┌─ Data excerpts

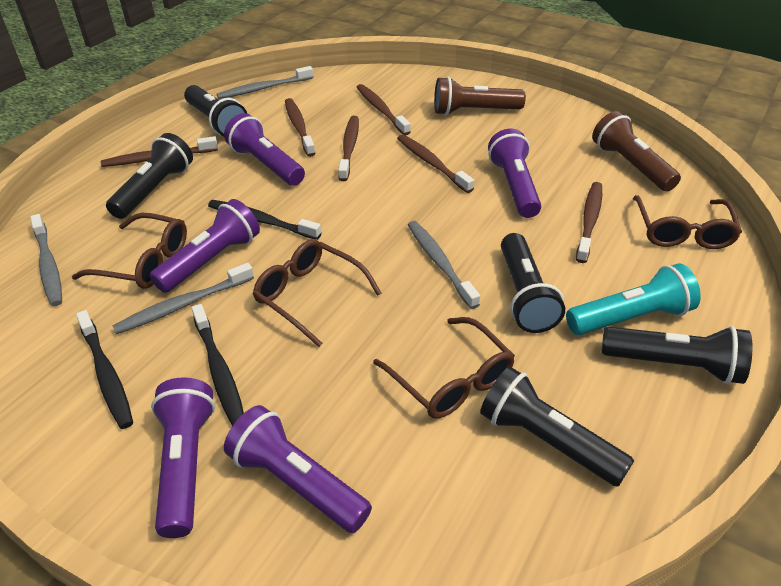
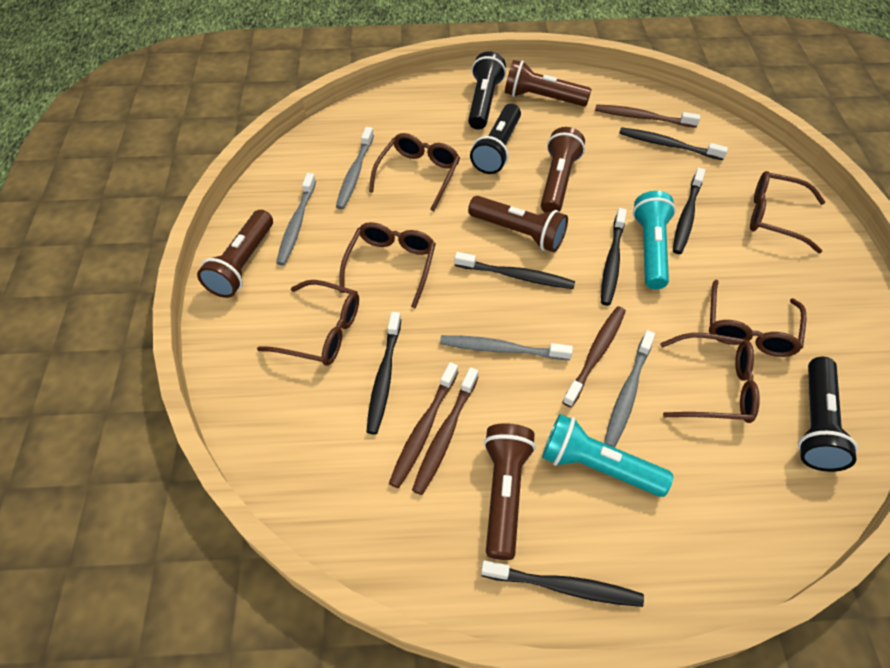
black flashlight: 5 -> 3
black toothbrush: 3 -> 6
brown flashlight: 2 -> 5
brown glasses: 4 -> 6
brown toothbrush: 6 -> 4
purple flashlight: 5 -> 0
turquoise flashlight: 1 -> 2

└─

Where a line in the records above includes the string "brown", show it.

brown flashlight: 2 -> 5
brown glasses: 4 -> 6
brown toothbrush: 6 -> 4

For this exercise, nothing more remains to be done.